Segment Start: Source data

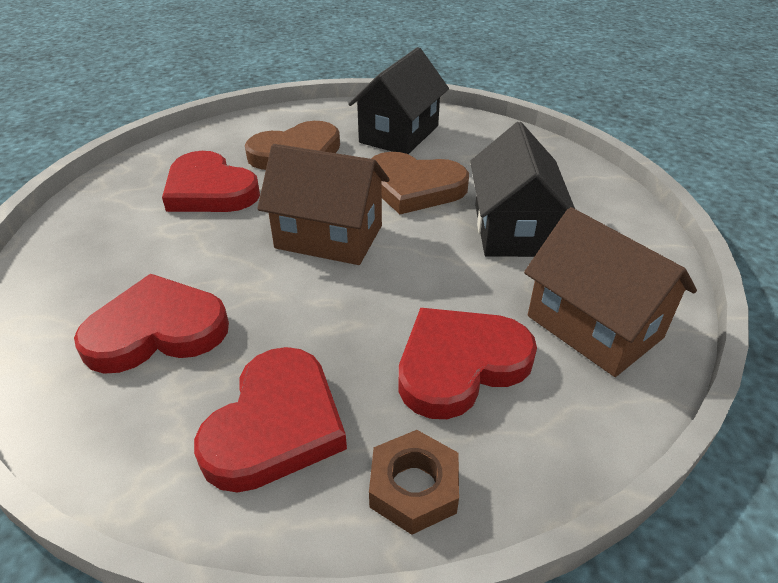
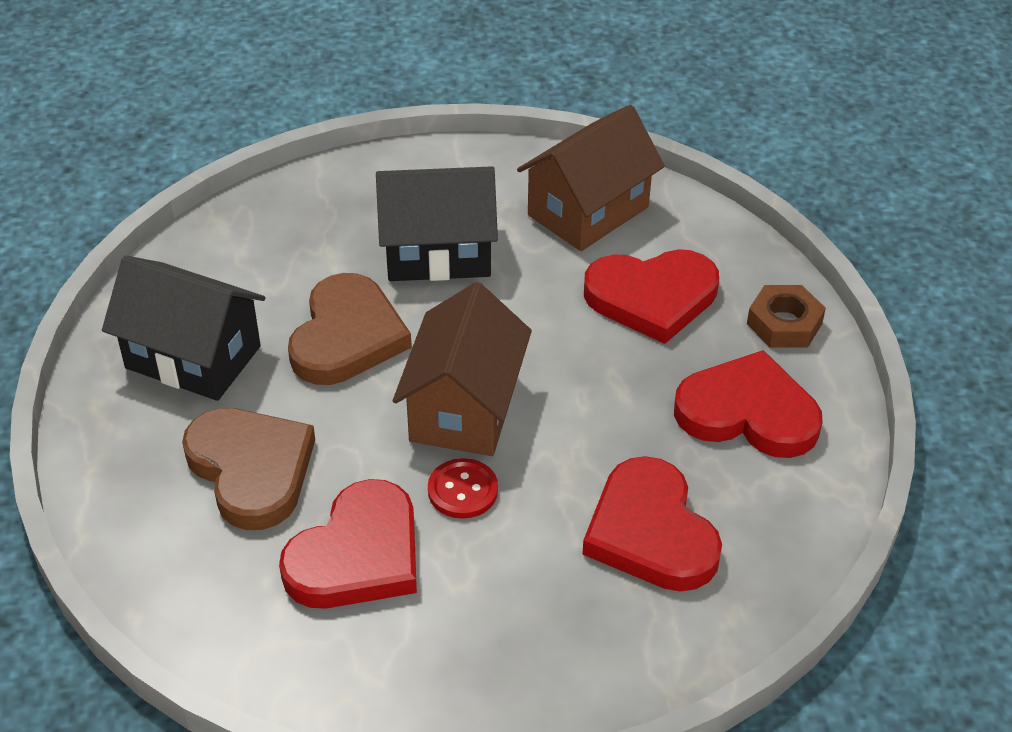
camera: 95 degrees left, 5 degrees up
(246, 233) = (462, 490): none -> red button
(460, 364) = (652, 297): red heart -> red heart turned 60 degrees counterclockwise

Segment End: Source data

Exercise objective | I'd like every line with the string "degrees" copied from the listing.

Exercise response |
camera: 95 degrees left, 5 degrees up
(460, 364) = (652, 297): red heart -> red heart turned 60 degrees counterclockwise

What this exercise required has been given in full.